PROBLEM: Within the records below, repeat each line exactly but keep every picture out of the copy.

(SOURCE MATERIAL)

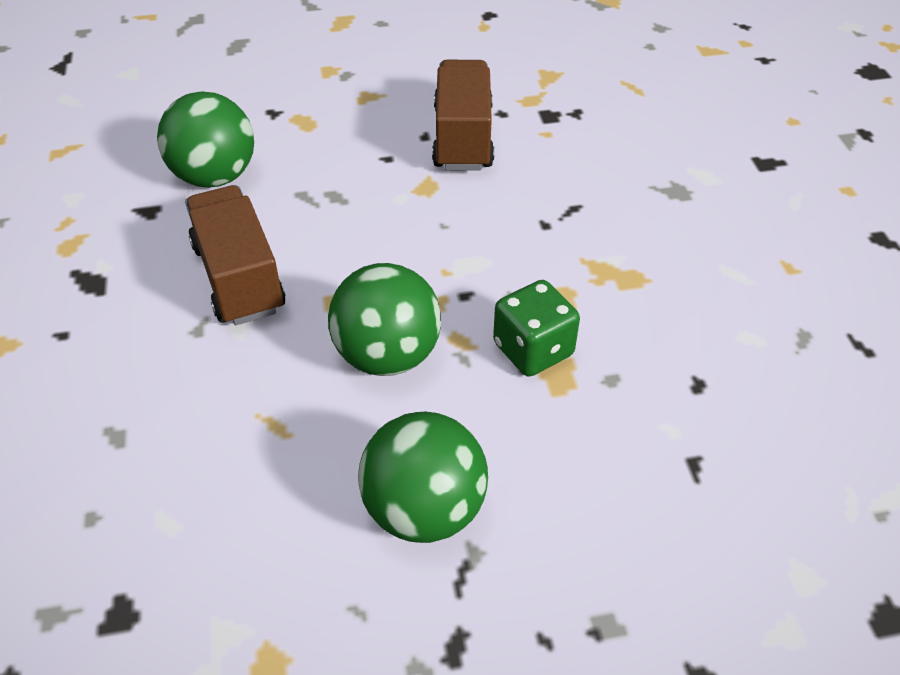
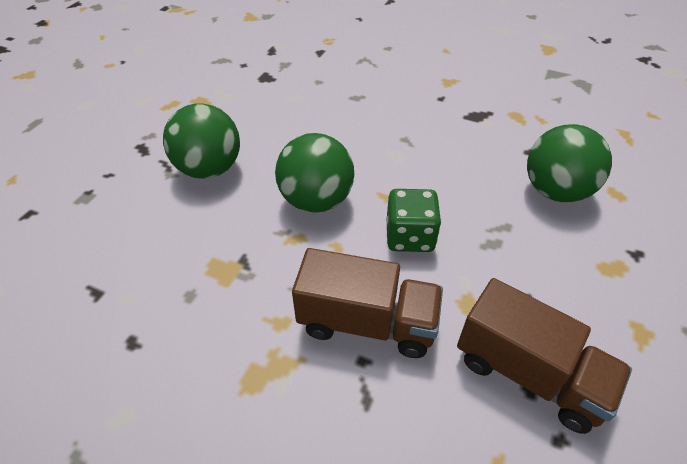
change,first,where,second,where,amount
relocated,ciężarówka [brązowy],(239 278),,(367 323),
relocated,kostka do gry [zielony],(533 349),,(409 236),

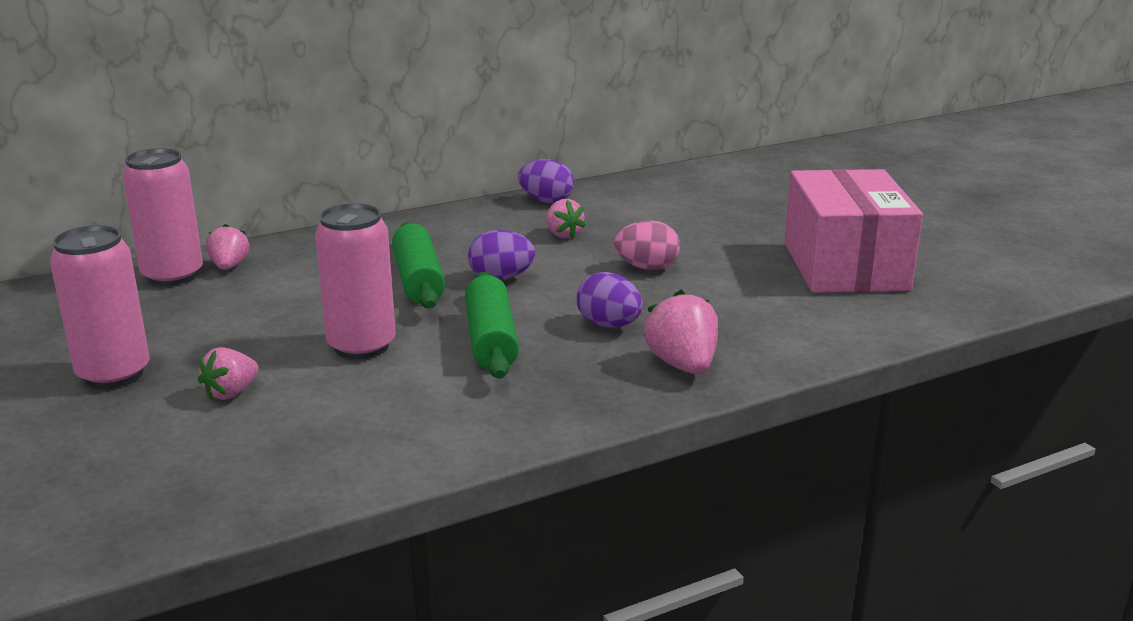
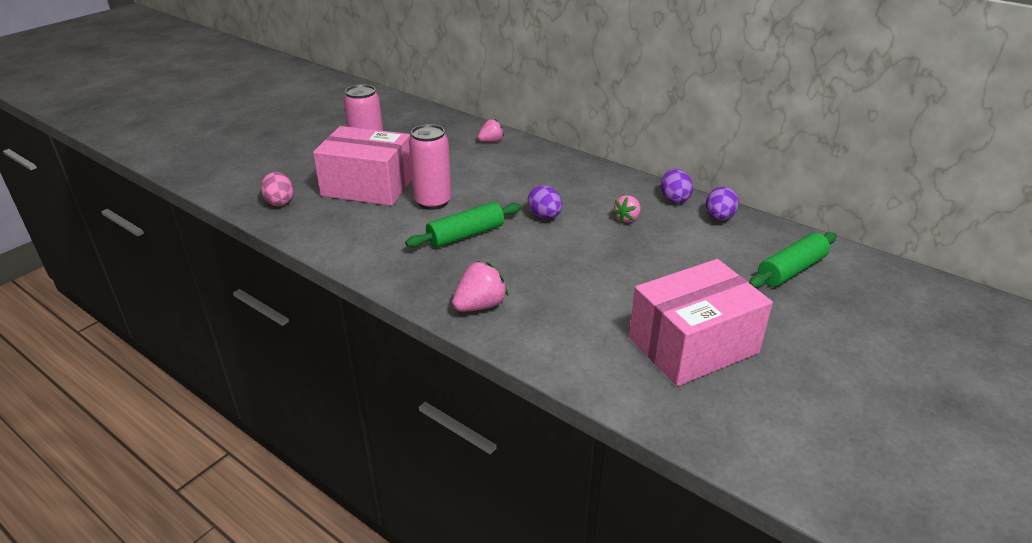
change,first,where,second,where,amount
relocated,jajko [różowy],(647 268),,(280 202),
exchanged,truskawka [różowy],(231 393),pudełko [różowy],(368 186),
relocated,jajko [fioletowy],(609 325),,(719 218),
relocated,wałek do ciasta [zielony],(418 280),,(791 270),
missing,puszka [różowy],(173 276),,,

(End SOURCE MATERIAL)

WRITTEN ANSWER:
change,first,where,second,where,amount
relocated,ciężarówka [brązowy],(239 278),,(367 323),
relocated,kostka do gry [zielony],(533 349),,(409 236),

change,first,where,second,where,amount
relocated,jajko [różowy],(647 268),,(280 202),
exchanged,truskawka [różowy],(231 393),pudełko [różowy],(368 186),
relocated,jajko [fioletowy],(609 325),,(719 218),
relocated,wałek do ciasta [zielony],(418 280),,(791 270),
missing,puszka [różowy],(173 276),,,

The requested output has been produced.